> _Aim of the exercise_: Search the data for the string "arrow", and report each line where it is found.

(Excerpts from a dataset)

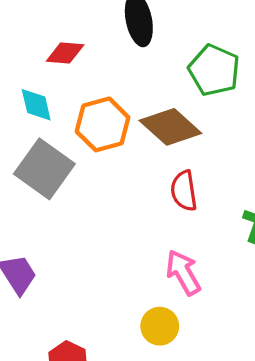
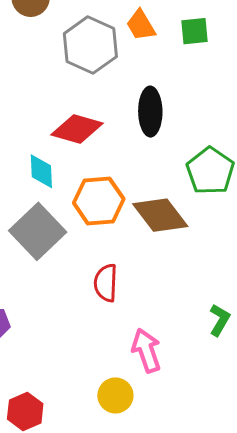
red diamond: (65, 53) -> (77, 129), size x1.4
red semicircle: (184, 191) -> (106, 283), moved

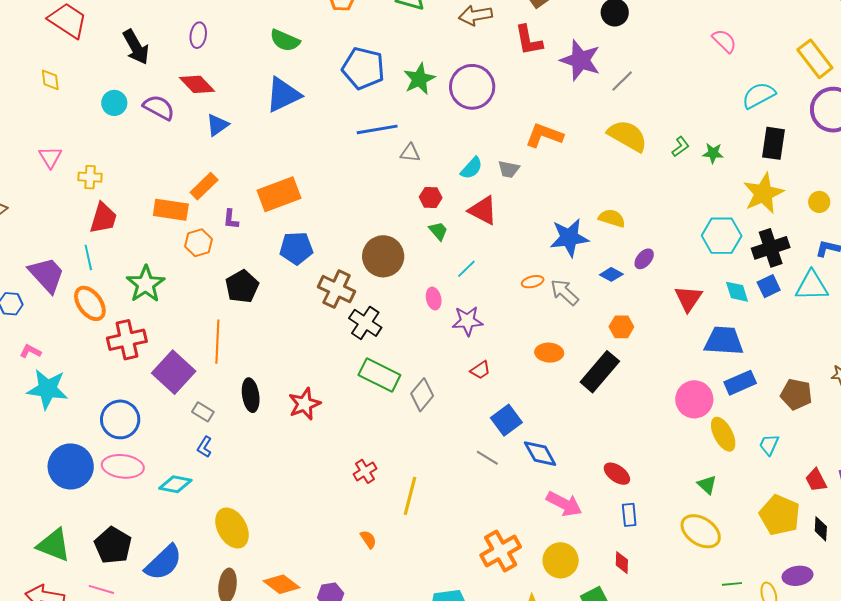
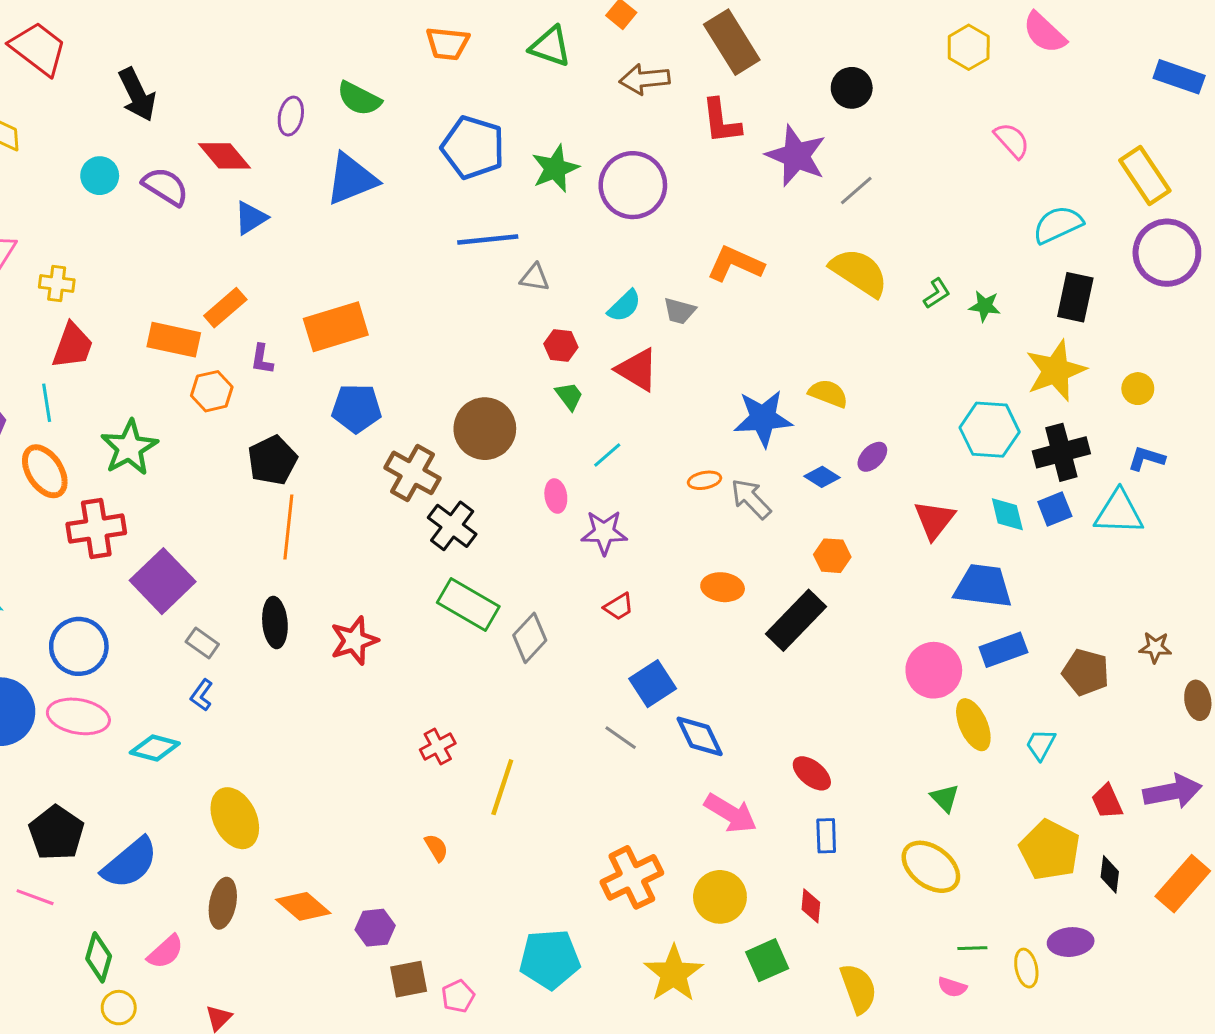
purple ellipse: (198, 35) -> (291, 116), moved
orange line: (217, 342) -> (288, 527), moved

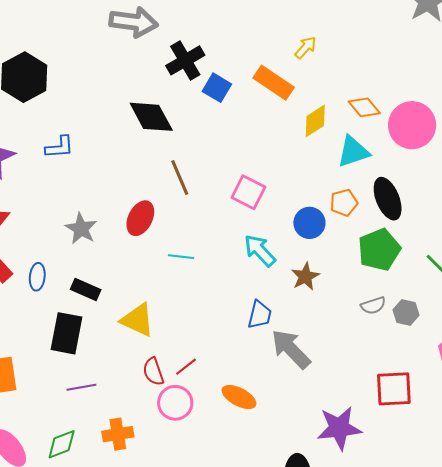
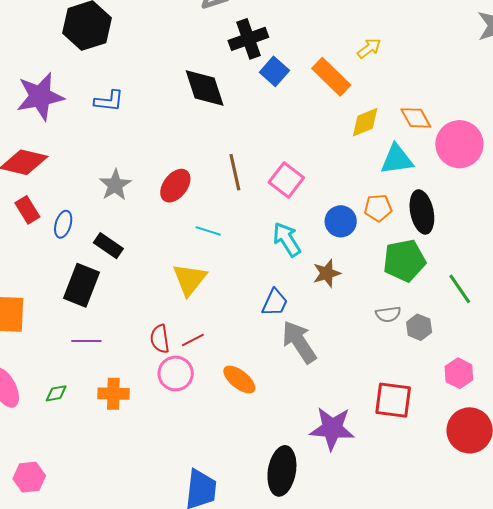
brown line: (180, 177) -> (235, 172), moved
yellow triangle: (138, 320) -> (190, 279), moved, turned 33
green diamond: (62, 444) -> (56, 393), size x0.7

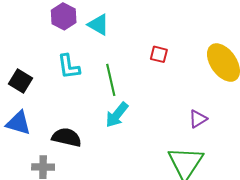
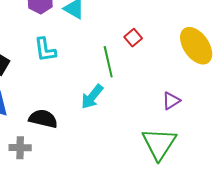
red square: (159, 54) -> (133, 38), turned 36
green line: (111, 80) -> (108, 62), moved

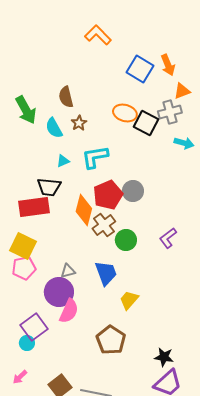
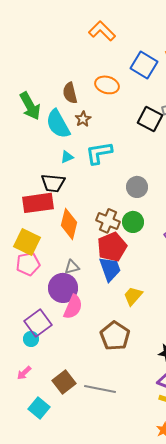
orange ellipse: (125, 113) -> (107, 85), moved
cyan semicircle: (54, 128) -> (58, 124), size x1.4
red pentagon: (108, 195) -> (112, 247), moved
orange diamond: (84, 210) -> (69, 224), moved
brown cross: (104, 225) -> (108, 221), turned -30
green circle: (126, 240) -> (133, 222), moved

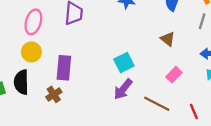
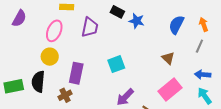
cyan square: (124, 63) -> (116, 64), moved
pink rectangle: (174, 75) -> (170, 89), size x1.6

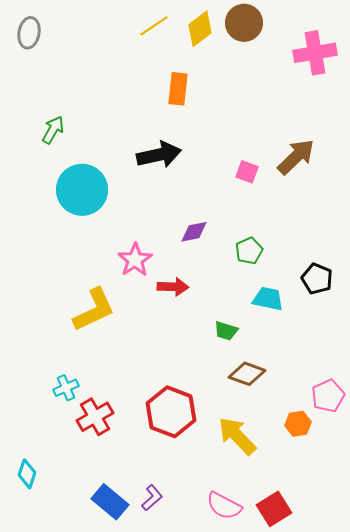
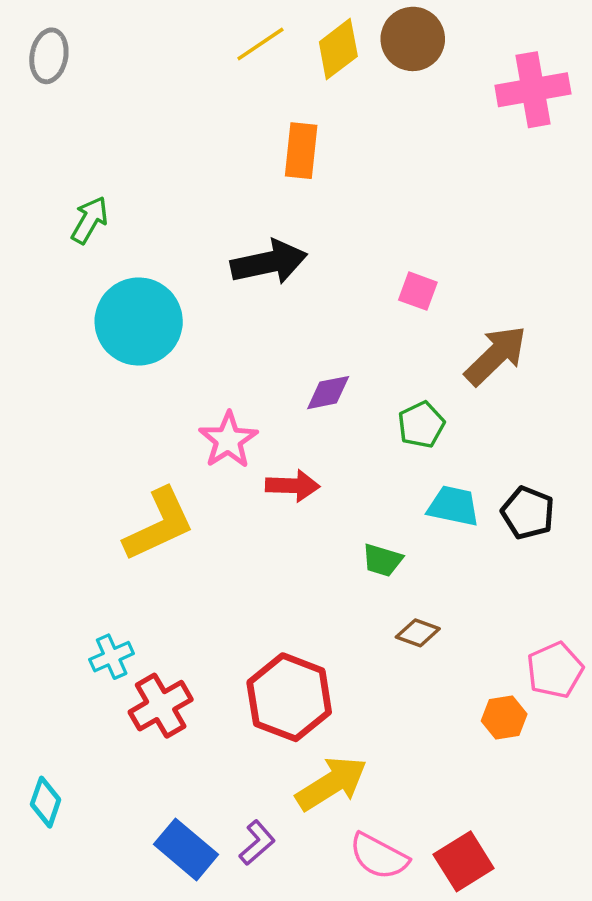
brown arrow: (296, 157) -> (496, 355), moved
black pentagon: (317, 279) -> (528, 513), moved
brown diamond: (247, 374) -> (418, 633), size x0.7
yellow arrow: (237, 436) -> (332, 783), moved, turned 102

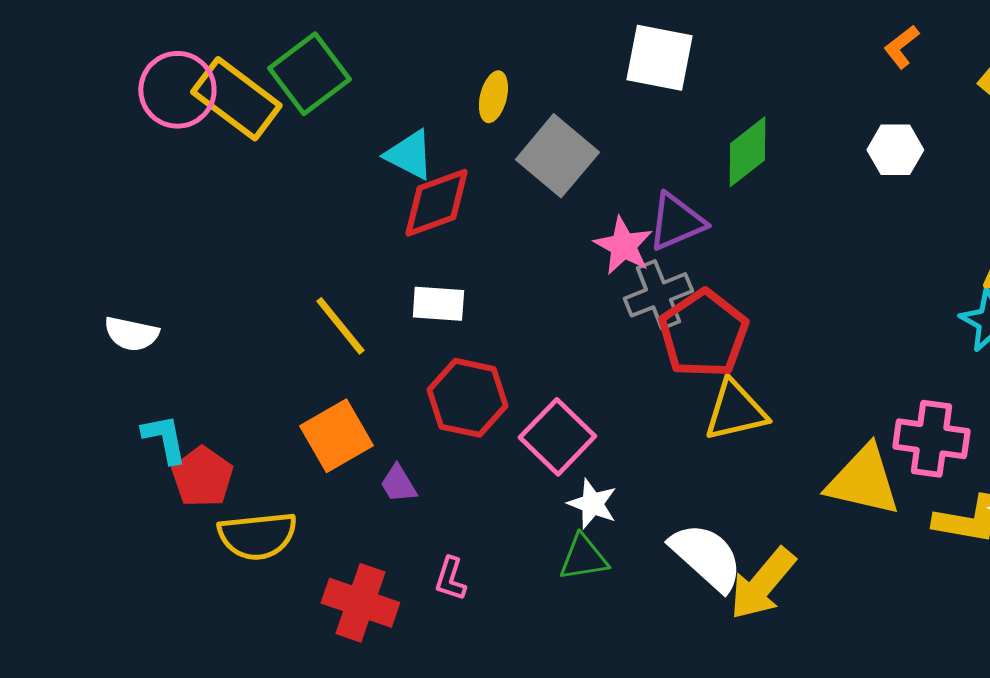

> _Solution for this exercise_:
brown arrow: (296, 157) -> (496, 355), moved
yellow arrow: (237, 436) -> (332, 783), moved, turned 102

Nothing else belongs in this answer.